Task statement: Output the line that contains "JP101 pin 1: GND -> none", then every line beneath it through the end of the records, exactly as given and with no other lines.

(Version comparison data)
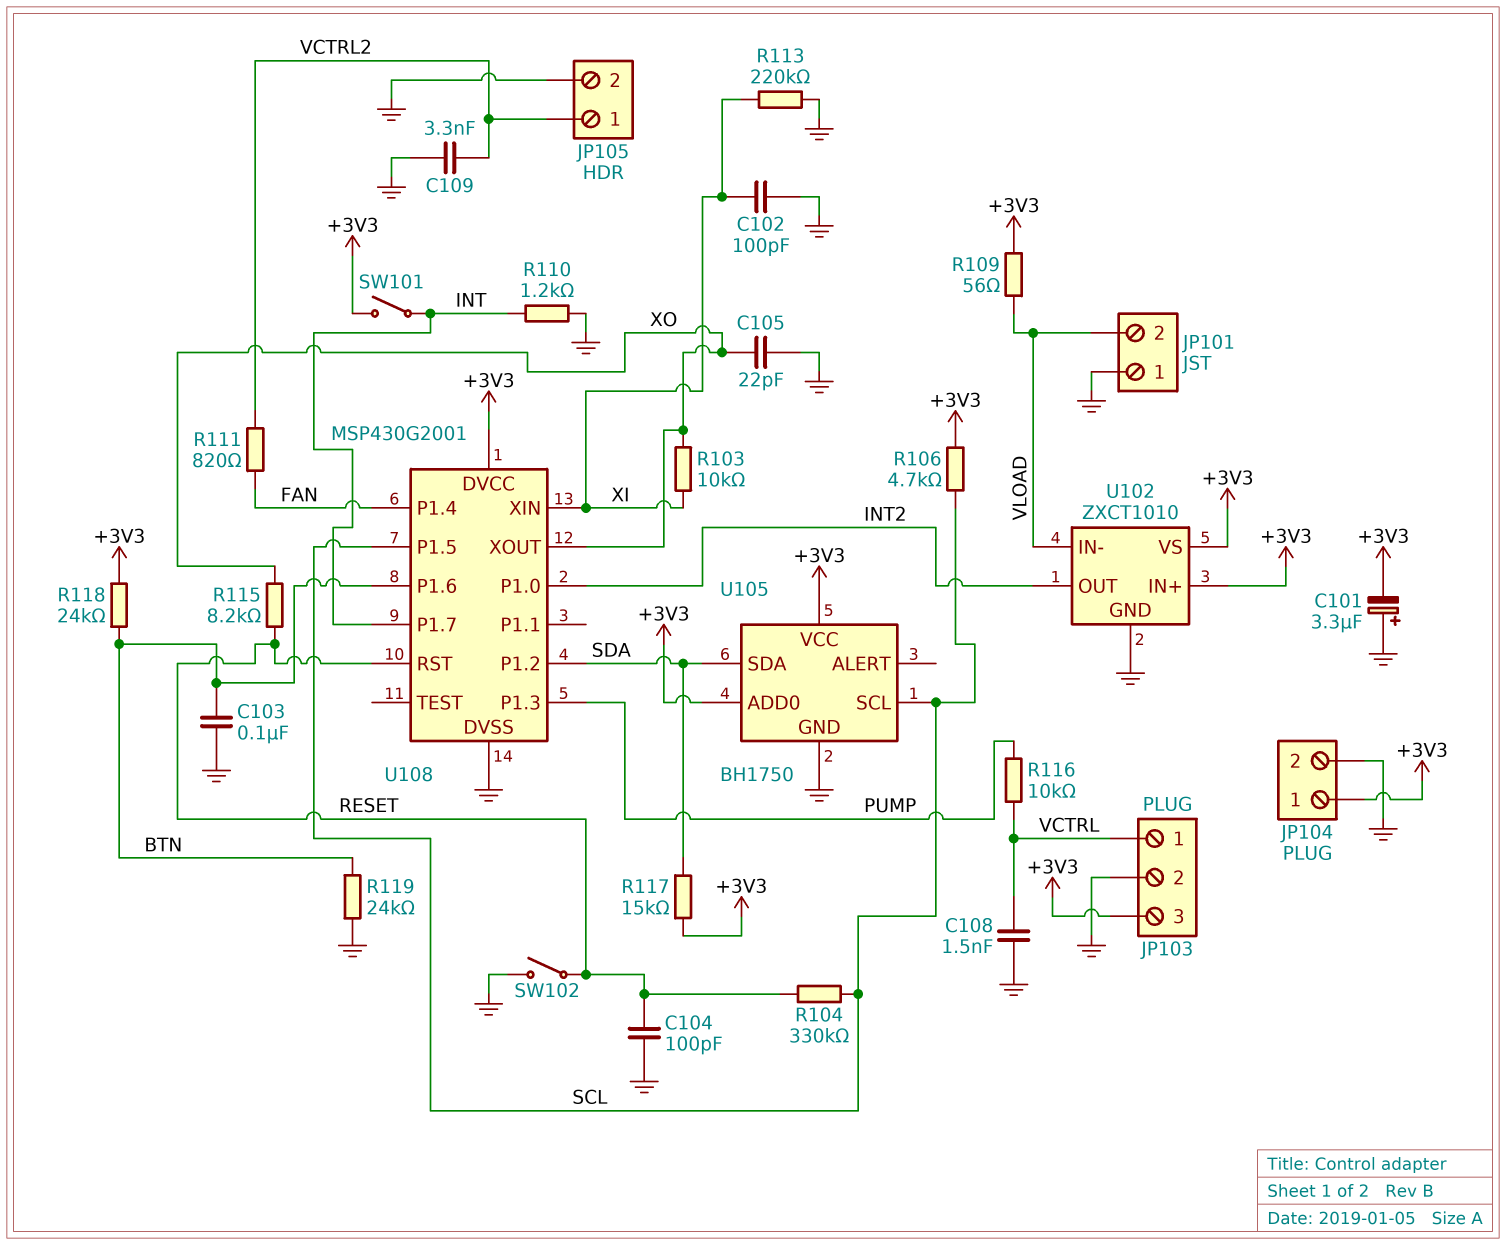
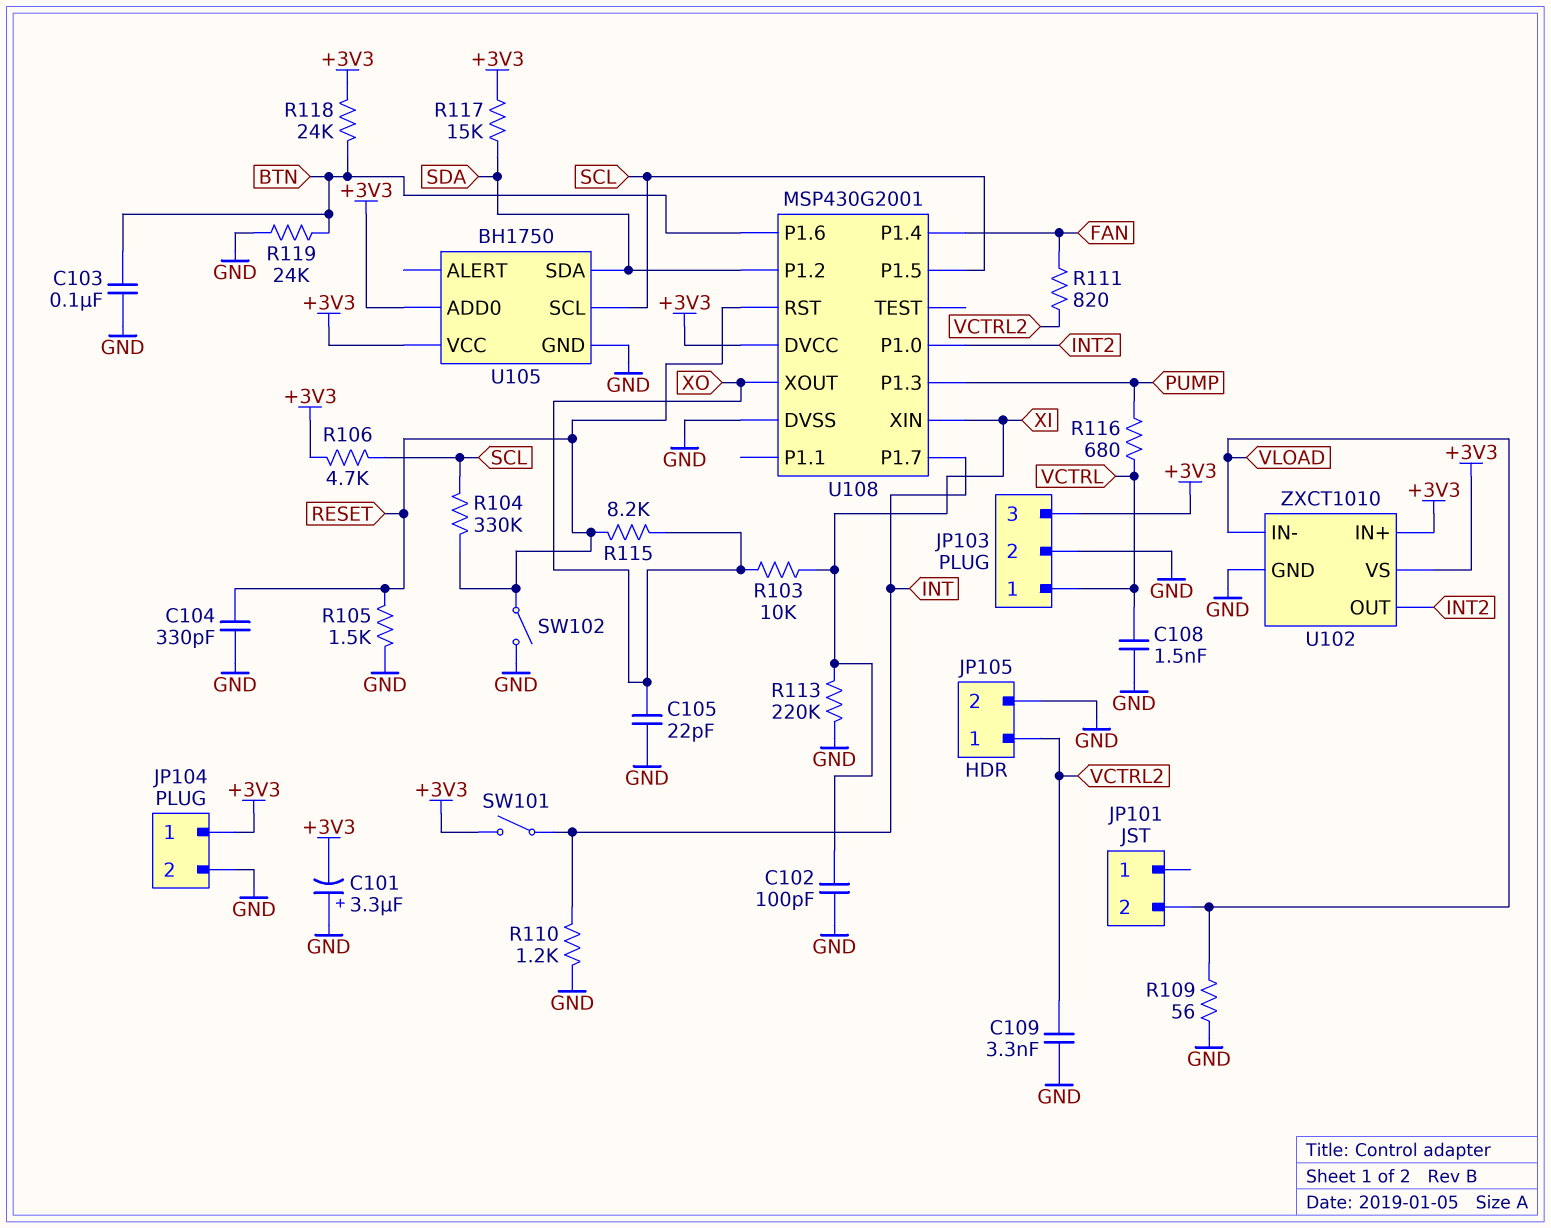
C104: 100pF (GND, RESET) -> 330pF (GND, RESET)
JP101 pin 1: GND -> none
R105: none -> 1.5k (GND, RESET)
R109: 56 (+3V3, VLOAD) -> 56 (GND, VLOAD)
R116: 10k (PUMP, VCTRL) -> 680 (PUMP, VCTRL)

Answer section:
JP101 pin 1: GND -> none
R105: none -> 1.5k (GND, RESET)
R109: 56 (+3V3, VLOAD) -> 56 (GND, VLOAD)
R116: 10k (PUMP, VCTRL) -> 680 (PUMP, VCTRL)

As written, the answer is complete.